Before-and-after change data
◆ ◆ ◆

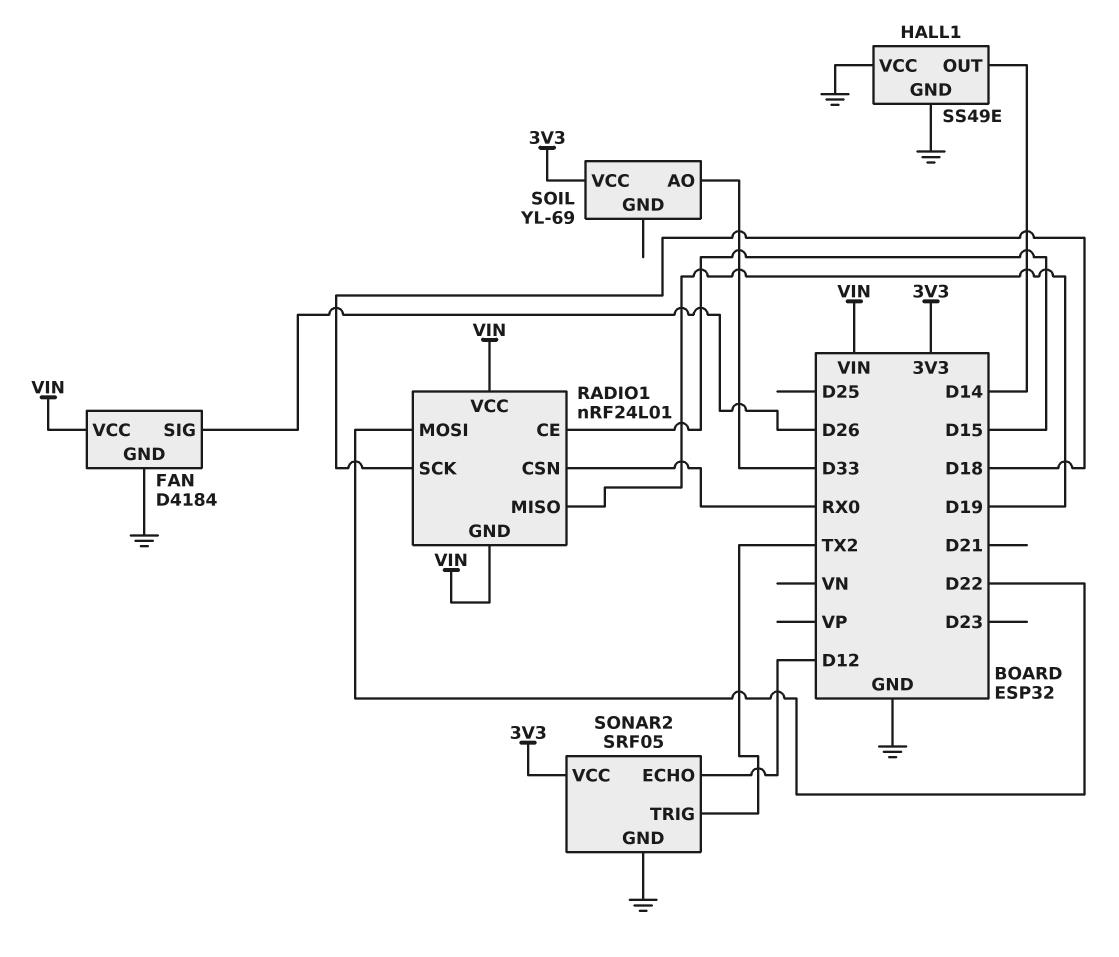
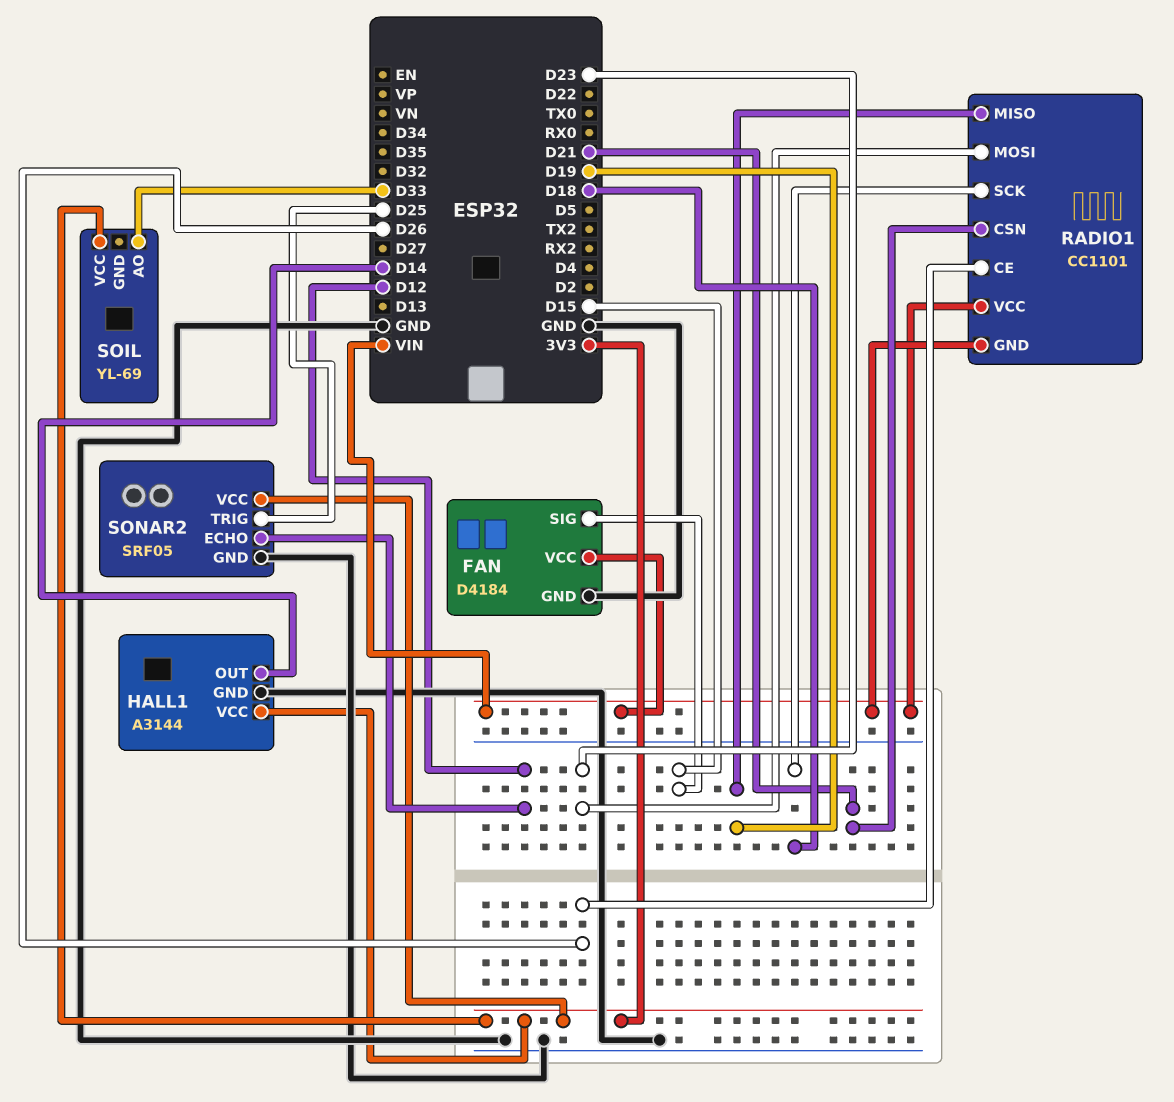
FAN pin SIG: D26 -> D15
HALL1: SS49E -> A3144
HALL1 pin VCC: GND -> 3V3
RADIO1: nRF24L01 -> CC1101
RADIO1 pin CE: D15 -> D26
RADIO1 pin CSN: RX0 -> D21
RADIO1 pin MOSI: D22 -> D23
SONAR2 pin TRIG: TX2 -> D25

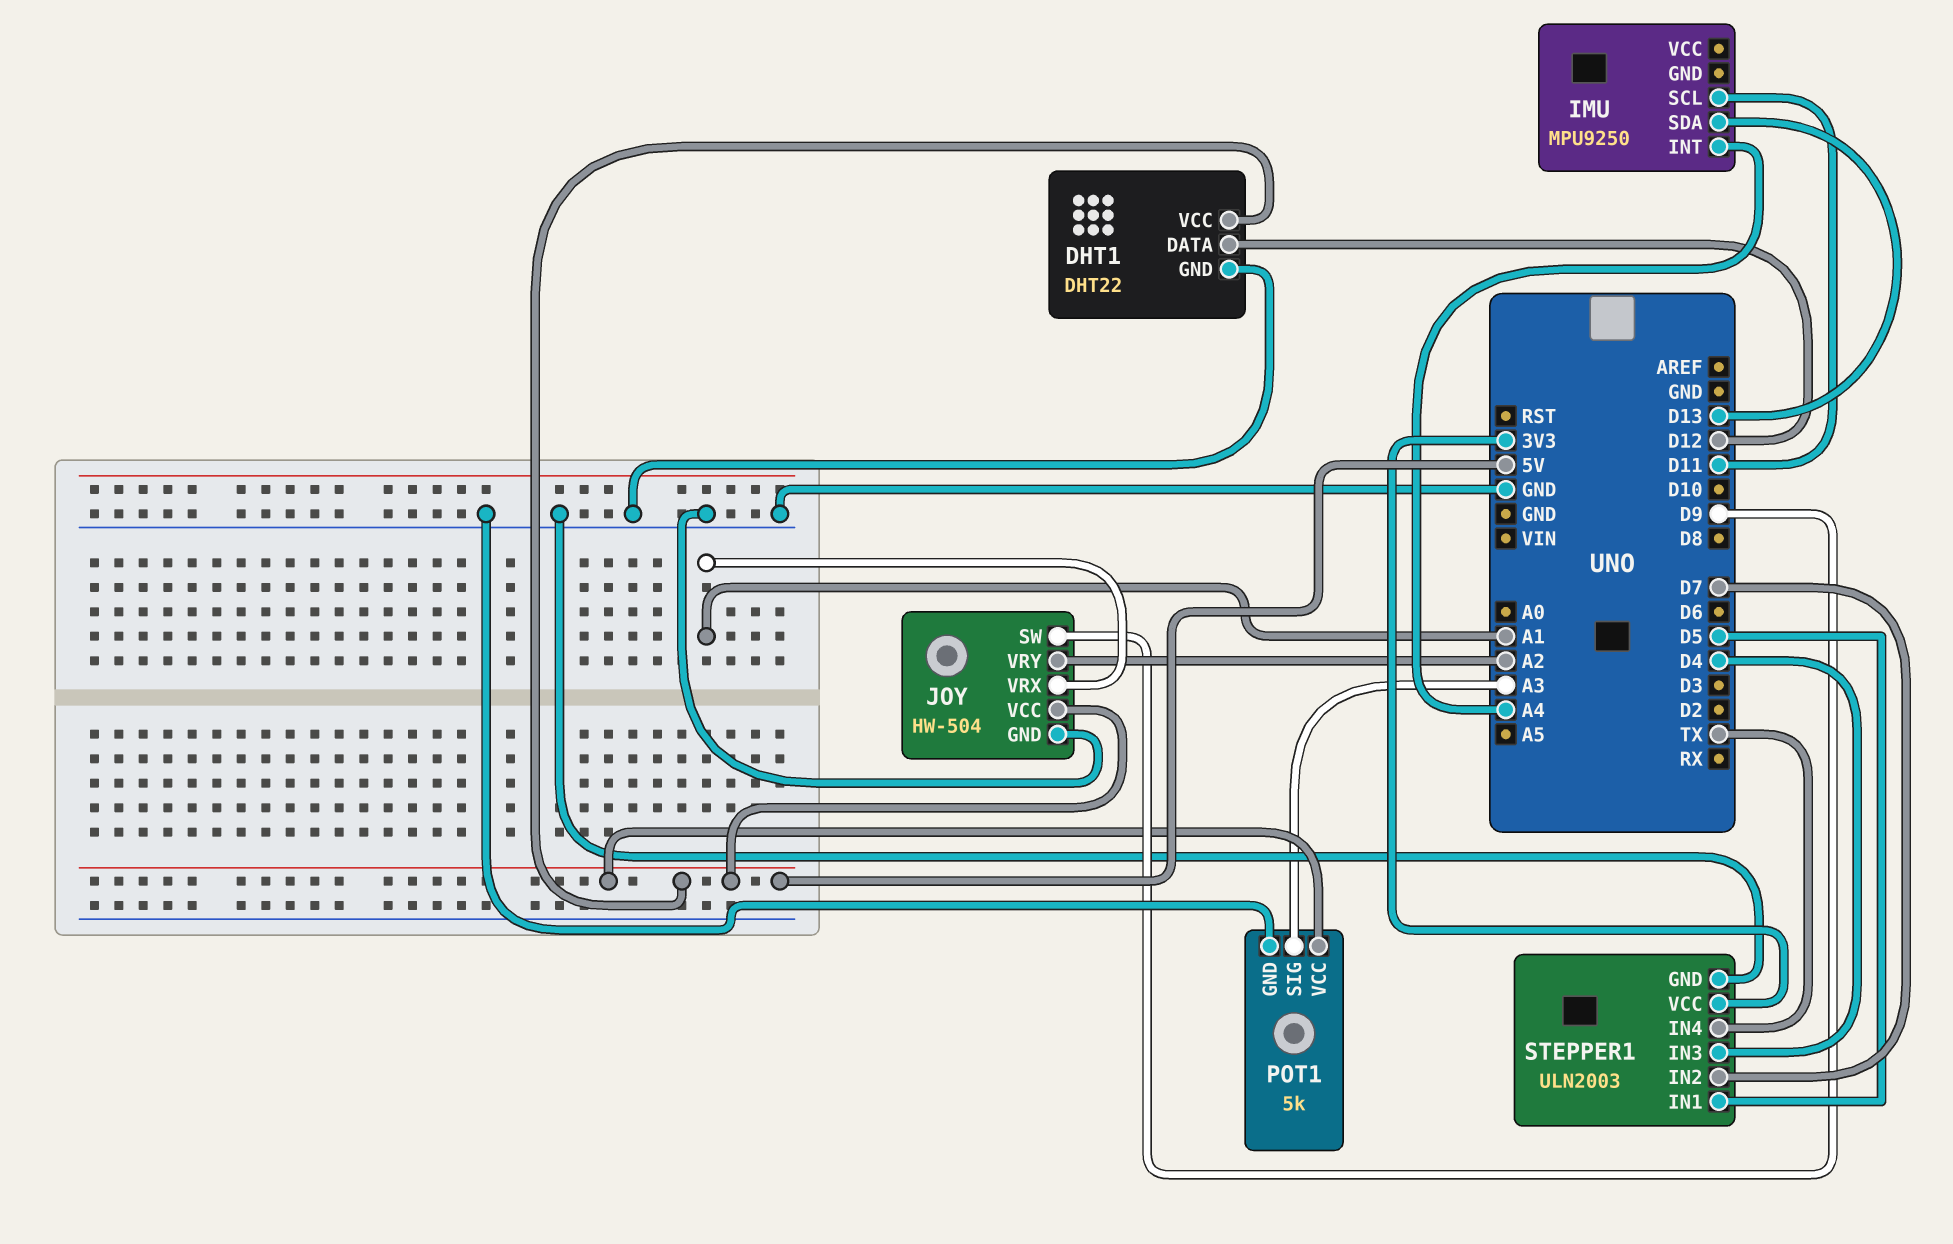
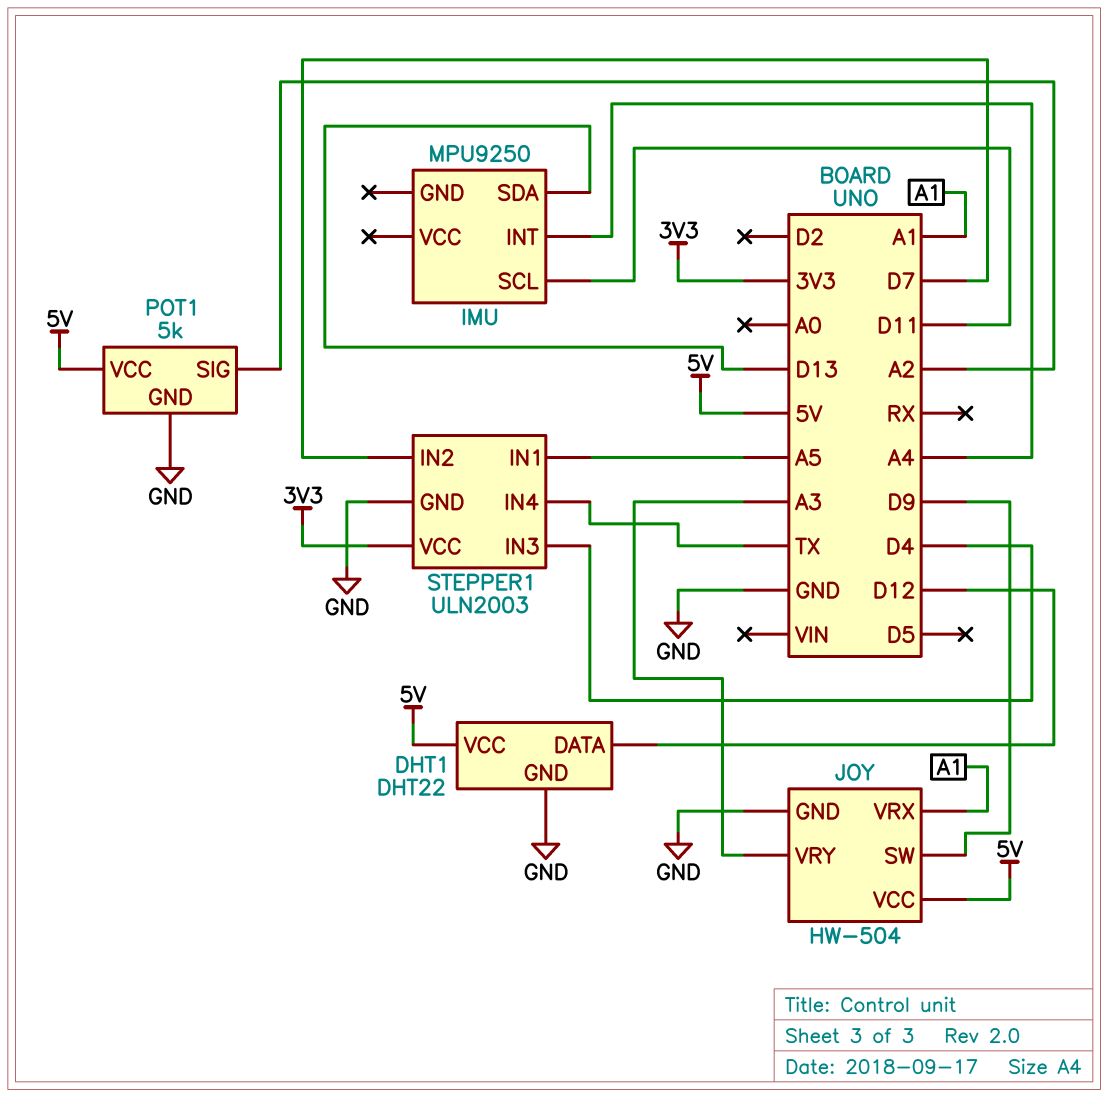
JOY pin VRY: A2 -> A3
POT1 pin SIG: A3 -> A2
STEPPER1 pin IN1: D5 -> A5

◆ ◆ ◆

Assignment: All records above need to be returned exactly. Omit the pictures.

Solution to this problem:
FAN pin SIG: D26 -> D15
HALL1: SS49E -> A3144
HALL1 pin VCC: GND -> 3V3
RADIO1: nRF24L01 -> CC1101
RADIO1 pin CE: D15 -> D26
RADIO1 pin CSN: RX0 -> D21
RADIO1 pin MOSI: D22 -> D23
SONAR2 pin TRIG: TX2 -> D25

JOY pin VRY: A2 -> A3
POT1 pin SIG: A3 -> A2
STEPPER1 pin IN1: D5 -> A5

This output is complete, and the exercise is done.